Records from a data source

=== Section Start ===

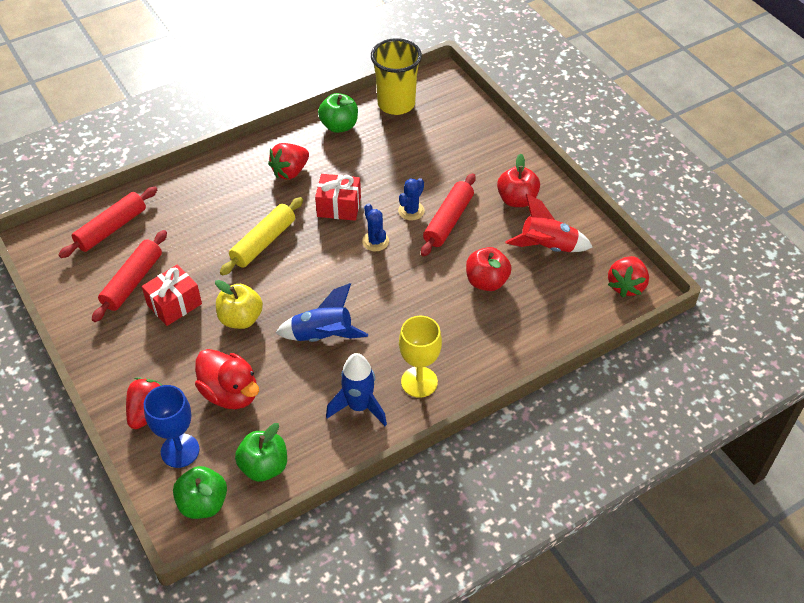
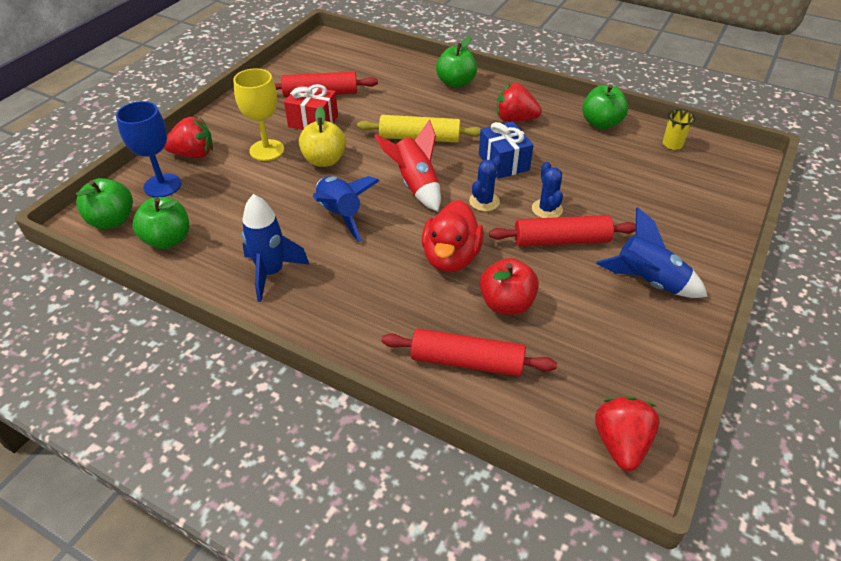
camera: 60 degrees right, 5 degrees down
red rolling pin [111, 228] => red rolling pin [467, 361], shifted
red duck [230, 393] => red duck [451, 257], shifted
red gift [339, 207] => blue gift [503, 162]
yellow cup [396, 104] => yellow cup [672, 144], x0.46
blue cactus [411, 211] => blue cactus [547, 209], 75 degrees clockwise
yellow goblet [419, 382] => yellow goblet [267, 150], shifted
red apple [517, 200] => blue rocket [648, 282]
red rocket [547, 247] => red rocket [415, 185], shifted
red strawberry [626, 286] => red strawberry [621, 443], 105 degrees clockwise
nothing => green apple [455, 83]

=== Section End ===

Your task is to reproduce exactly the lines that begin with the one containing "blue cactus [411, 211]" and continue to the end of the data, both ends included.

▶ Response
blue cactus [411, 211] => blue cactus [547, 209], 75 degrees clockwise
yellow goblet [419, 382] => yellow goblet [267, 150], shifted
red apple [517, 200] => blue rocket [648, 282]
red rocket [547, 247] => red rocket [415, 185], shifted
red strawberry [626, 286] => red strawberry [621, 443], 105 degrees clockwise
nothing => green apple [455, 83]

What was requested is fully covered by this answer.